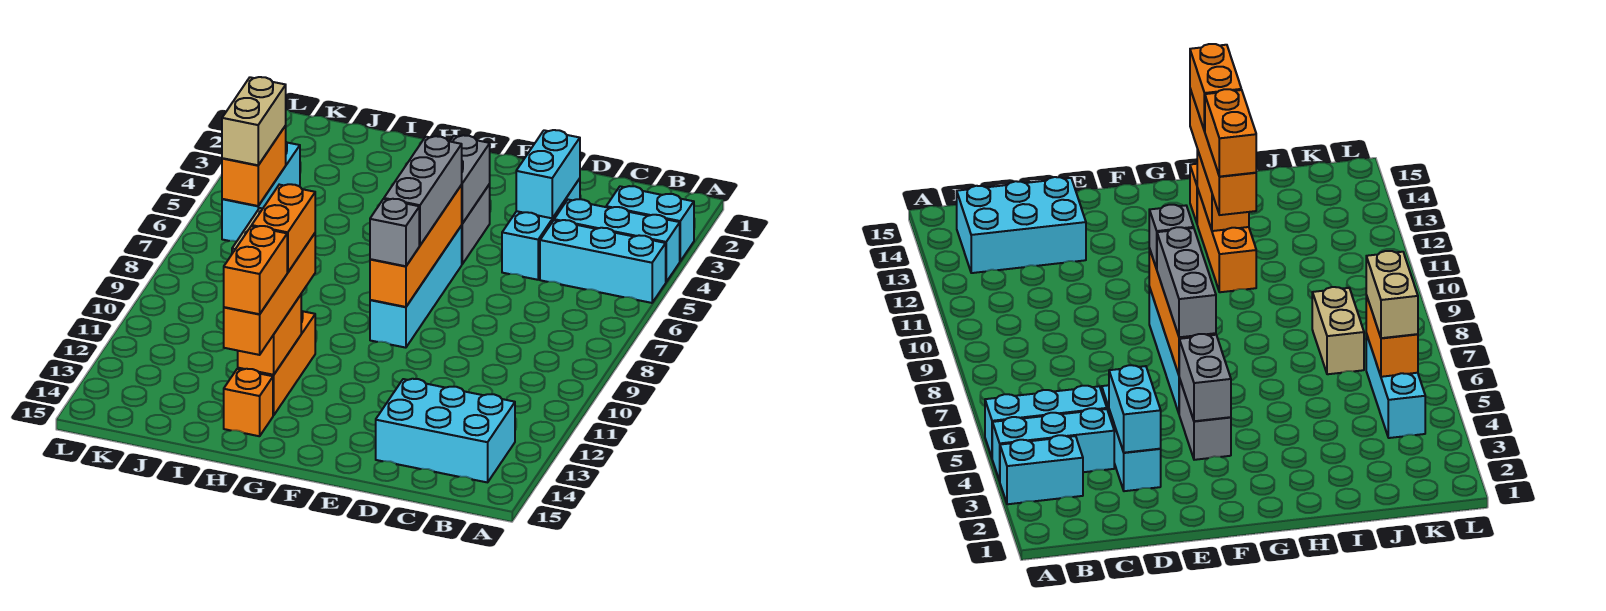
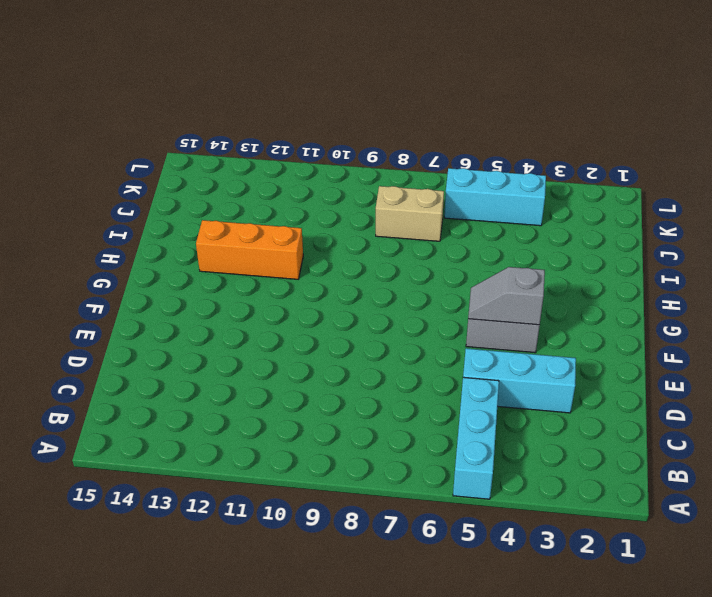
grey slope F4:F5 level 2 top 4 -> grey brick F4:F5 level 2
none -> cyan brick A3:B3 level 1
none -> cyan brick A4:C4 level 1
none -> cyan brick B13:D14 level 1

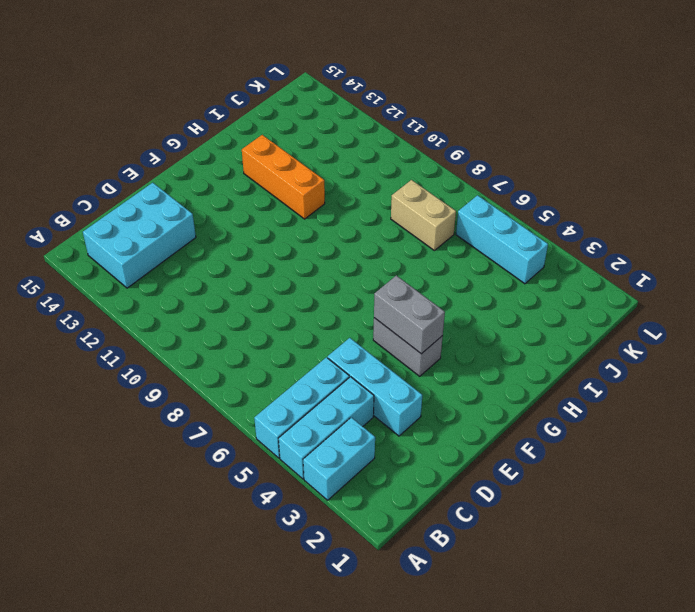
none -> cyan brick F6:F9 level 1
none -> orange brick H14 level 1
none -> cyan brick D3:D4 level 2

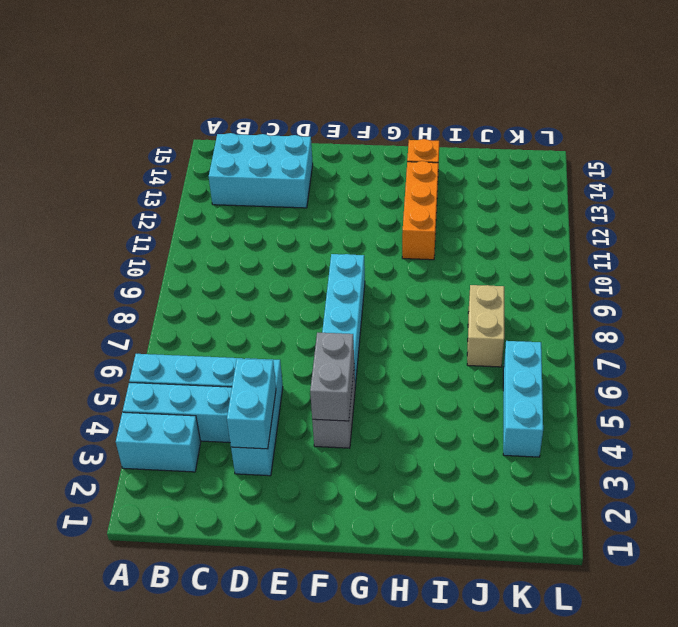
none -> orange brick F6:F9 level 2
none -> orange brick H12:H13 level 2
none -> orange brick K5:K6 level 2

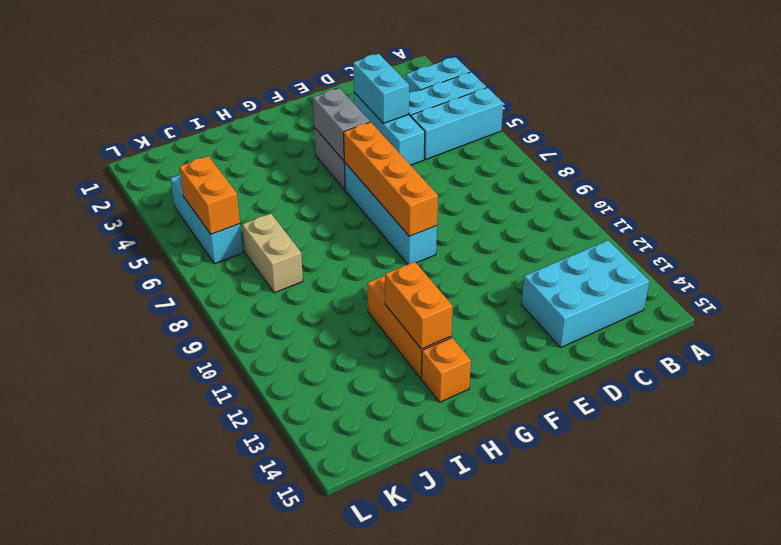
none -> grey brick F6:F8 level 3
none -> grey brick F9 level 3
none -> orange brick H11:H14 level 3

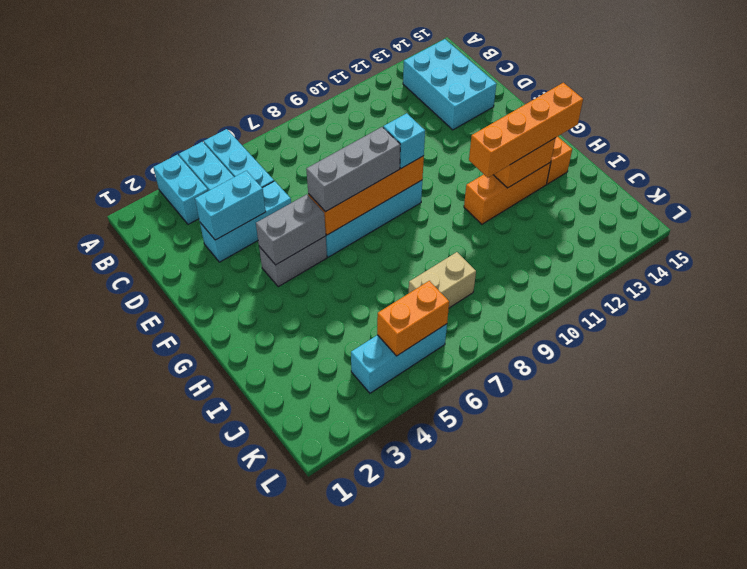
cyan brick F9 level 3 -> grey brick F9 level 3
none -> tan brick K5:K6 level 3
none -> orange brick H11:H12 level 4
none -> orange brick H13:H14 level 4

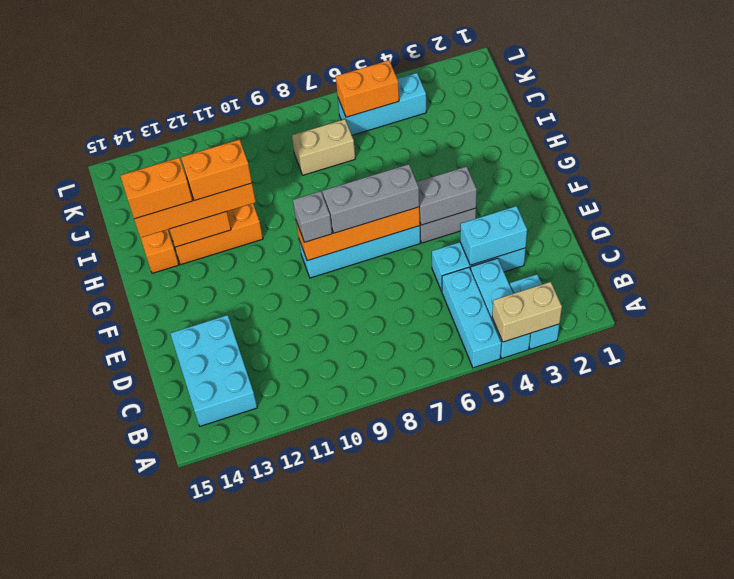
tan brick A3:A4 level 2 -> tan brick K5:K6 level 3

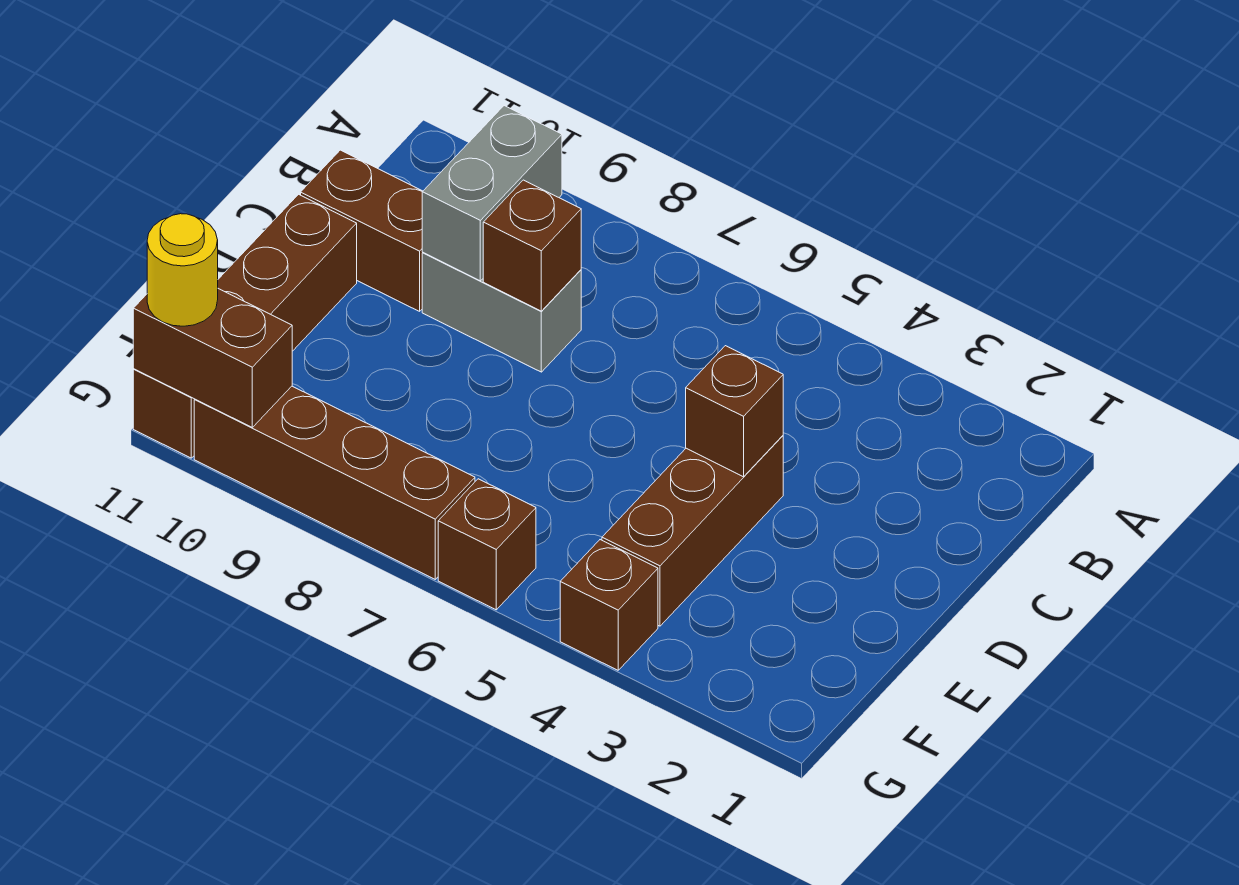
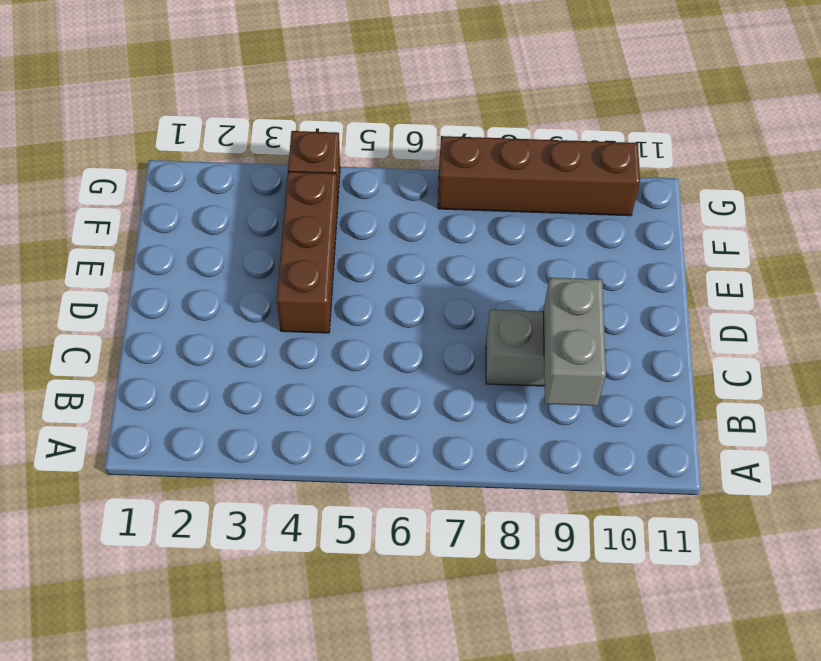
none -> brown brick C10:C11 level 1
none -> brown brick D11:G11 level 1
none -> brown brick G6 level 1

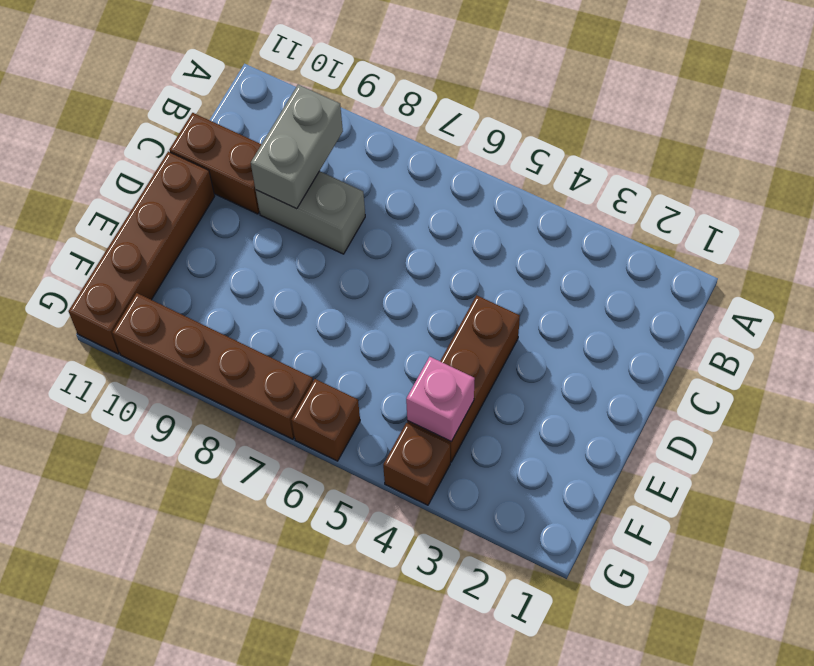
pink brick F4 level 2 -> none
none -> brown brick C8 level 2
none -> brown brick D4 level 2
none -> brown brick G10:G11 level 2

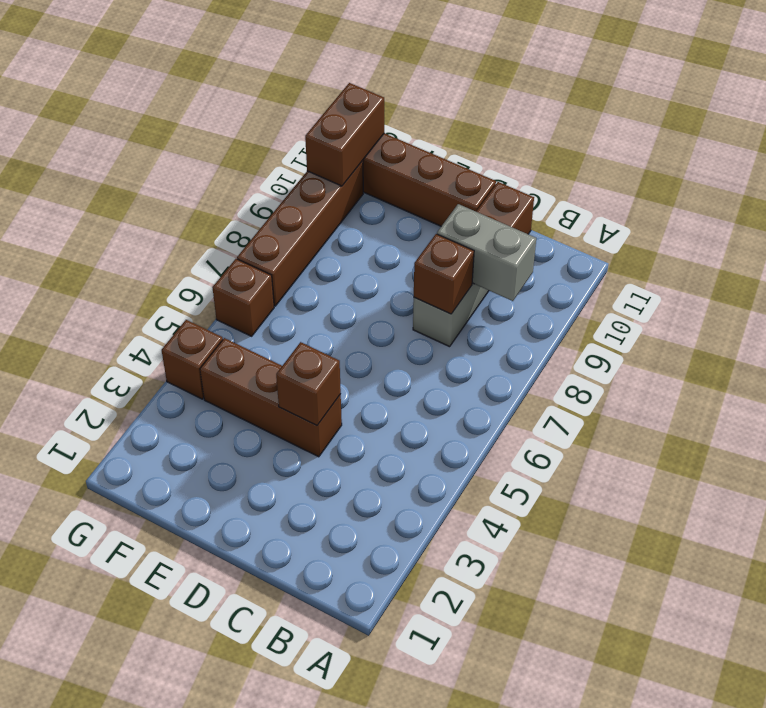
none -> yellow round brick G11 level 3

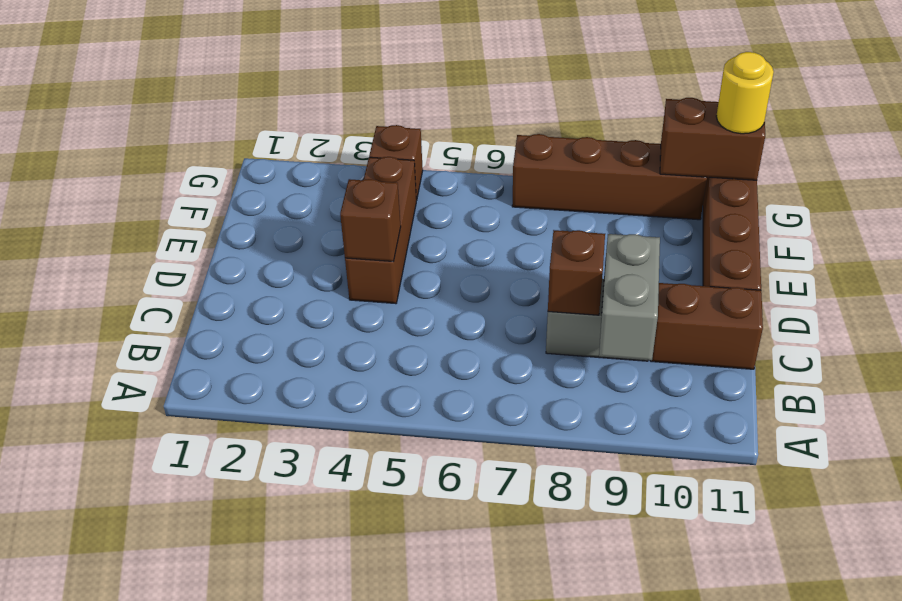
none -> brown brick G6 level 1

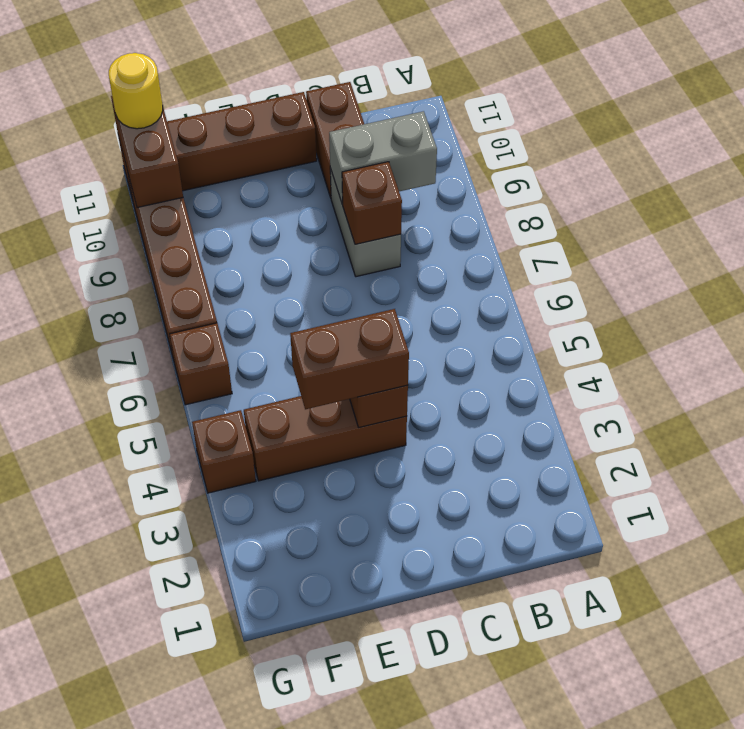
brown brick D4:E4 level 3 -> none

◆ **Your goal**
Using the records above, report the number of lines that include the string "brown", with nothing added.

◆ **Exercise solution**
8